[Records from a data source]
········
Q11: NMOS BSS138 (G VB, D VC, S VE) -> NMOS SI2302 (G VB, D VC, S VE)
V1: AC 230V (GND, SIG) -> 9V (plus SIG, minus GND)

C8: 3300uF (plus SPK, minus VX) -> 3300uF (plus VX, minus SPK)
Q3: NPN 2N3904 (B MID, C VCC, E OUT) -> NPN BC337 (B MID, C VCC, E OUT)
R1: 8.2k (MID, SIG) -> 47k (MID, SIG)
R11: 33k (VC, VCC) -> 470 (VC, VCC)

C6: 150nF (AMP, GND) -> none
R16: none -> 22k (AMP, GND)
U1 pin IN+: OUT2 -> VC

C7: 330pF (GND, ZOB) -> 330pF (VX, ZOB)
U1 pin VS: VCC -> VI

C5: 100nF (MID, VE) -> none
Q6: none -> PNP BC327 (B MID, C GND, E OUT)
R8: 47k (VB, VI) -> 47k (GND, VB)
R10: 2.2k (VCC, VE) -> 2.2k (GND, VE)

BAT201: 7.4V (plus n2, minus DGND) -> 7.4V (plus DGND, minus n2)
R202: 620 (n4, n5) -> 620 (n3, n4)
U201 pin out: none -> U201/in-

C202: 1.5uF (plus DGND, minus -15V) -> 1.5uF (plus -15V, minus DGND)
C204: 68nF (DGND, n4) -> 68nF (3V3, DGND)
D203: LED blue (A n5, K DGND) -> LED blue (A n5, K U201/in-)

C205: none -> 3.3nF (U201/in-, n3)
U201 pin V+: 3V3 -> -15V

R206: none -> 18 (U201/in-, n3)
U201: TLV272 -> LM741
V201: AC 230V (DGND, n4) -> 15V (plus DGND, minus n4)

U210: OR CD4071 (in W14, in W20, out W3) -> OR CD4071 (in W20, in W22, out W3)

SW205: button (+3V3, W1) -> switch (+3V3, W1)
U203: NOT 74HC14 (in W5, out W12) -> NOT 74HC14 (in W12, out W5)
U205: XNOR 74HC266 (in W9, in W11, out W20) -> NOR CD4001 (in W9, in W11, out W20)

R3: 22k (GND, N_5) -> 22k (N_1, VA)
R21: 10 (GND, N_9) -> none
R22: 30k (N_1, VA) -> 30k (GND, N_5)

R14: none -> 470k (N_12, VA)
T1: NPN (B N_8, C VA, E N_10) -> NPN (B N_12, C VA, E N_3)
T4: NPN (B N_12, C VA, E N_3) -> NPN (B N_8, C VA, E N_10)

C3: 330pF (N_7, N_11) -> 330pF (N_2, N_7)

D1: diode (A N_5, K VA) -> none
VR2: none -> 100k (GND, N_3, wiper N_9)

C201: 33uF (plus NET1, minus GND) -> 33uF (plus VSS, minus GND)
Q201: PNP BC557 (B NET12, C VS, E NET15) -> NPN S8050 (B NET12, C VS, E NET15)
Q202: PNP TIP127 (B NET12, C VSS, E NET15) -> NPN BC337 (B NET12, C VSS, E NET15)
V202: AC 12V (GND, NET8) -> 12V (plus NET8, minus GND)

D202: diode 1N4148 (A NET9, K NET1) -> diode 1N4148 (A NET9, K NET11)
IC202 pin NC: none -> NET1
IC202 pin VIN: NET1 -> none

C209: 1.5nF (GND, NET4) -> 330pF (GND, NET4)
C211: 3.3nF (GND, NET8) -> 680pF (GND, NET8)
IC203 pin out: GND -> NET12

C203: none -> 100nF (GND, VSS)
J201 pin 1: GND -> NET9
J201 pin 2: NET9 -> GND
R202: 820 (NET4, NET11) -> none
········
### Directions
Count each line above where the word "DGND" appears, and answer with nothing except that count.

### Your solution
5